Change listing data:
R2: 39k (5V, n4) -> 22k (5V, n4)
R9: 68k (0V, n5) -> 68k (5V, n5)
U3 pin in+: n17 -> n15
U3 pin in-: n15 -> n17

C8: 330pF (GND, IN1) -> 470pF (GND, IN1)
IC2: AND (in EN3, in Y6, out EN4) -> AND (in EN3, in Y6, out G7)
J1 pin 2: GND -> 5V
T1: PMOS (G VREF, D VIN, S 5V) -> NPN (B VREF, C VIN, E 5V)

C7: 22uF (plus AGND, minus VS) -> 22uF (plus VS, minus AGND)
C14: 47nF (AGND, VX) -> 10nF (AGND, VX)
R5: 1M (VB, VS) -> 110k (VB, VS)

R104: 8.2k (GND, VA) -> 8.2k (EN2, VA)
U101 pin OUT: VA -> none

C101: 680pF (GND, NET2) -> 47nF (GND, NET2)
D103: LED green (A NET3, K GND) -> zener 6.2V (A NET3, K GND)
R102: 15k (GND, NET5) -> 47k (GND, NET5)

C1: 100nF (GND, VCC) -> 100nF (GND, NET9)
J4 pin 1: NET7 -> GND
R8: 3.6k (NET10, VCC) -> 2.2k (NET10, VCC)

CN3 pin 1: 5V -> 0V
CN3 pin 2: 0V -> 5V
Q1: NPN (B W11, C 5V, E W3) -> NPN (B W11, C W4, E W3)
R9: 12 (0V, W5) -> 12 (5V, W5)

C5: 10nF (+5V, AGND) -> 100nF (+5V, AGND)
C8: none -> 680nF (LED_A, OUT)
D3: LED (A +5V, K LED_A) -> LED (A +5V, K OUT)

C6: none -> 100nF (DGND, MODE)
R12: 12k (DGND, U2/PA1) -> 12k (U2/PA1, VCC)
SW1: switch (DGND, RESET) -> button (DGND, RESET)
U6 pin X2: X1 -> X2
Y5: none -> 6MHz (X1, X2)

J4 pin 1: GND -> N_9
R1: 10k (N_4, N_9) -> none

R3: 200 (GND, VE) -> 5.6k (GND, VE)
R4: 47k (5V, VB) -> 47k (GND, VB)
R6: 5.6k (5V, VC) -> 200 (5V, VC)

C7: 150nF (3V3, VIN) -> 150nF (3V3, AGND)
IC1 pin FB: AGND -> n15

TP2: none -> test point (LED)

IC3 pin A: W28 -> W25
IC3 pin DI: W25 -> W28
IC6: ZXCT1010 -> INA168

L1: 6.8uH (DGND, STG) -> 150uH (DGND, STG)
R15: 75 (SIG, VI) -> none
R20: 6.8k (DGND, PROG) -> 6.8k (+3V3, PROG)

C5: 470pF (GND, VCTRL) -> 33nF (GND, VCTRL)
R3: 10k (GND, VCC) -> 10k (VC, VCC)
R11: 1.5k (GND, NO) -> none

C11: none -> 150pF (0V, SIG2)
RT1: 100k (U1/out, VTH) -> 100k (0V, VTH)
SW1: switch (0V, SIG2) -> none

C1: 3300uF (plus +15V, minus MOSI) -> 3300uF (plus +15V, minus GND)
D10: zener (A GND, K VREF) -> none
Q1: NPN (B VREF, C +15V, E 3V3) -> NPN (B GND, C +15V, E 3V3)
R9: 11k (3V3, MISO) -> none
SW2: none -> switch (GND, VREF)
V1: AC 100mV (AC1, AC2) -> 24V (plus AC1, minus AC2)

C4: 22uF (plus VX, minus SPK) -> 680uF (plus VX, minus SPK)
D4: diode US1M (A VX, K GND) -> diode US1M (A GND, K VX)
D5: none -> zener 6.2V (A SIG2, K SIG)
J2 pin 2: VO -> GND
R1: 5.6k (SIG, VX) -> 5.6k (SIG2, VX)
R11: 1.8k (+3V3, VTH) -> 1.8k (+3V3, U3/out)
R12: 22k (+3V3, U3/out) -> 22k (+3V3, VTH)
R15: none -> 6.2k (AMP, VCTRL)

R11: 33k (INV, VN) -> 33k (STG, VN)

PROBLEM REQUIREMENTS: For the records above, tally the lines in which "DGND" appears, and give the number by itself.

SOLUTION BELOW: 5